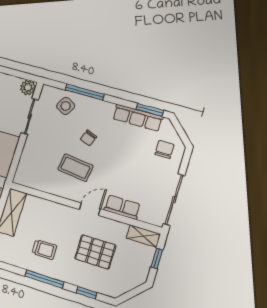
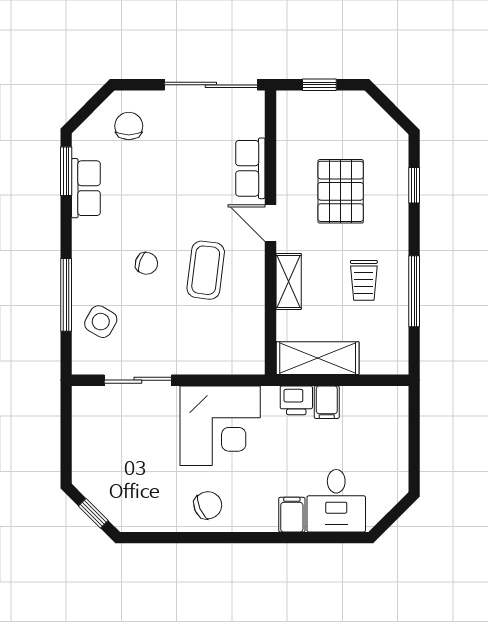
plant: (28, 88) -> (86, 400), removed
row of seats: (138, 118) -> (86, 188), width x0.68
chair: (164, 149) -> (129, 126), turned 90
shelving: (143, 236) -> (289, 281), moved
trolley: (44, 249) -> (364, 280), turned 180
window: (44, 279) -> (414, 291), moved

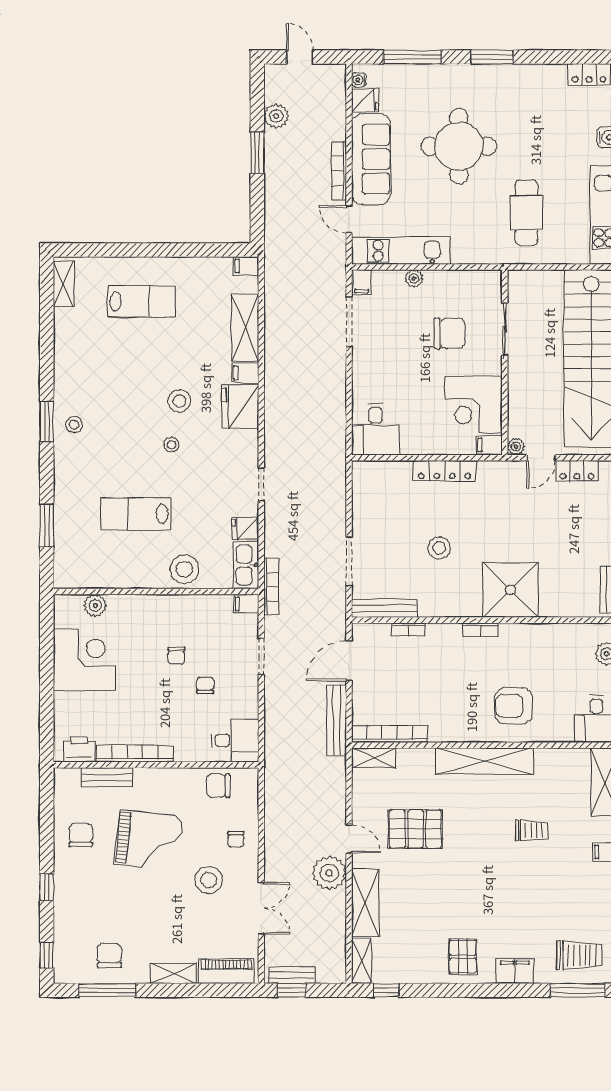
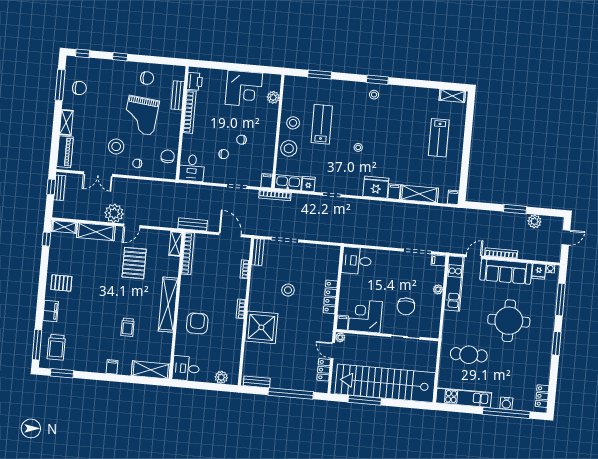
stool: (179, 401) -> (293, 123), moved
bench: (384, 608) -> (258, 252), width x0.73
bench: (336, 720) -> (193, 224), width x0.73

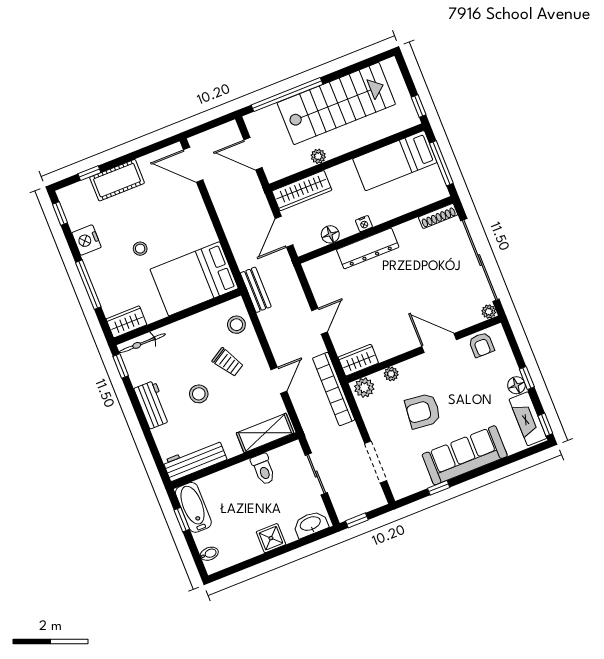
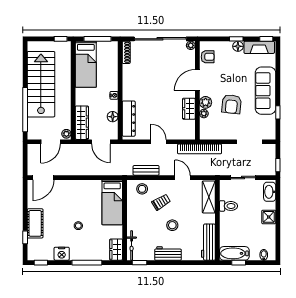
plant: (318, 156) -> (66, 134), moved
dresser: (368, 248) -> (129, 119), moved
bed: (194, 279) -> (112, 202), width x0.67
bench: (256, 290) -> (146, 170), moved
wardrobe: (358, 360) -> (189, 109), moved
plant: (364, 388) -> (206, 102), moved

------------

Action item:
Wherever the string "width" occurs in the listing, return the line it sits on.

Answer to this problem:
row of seats: (138, 118) -> (86, 188), width x0.68
bench: (384, 608) -> (258, 252), width x0.73
bench: (336, 720) -> (193, 224), width x0.73
bed: (194, 279) -> (112, 202), width x0.67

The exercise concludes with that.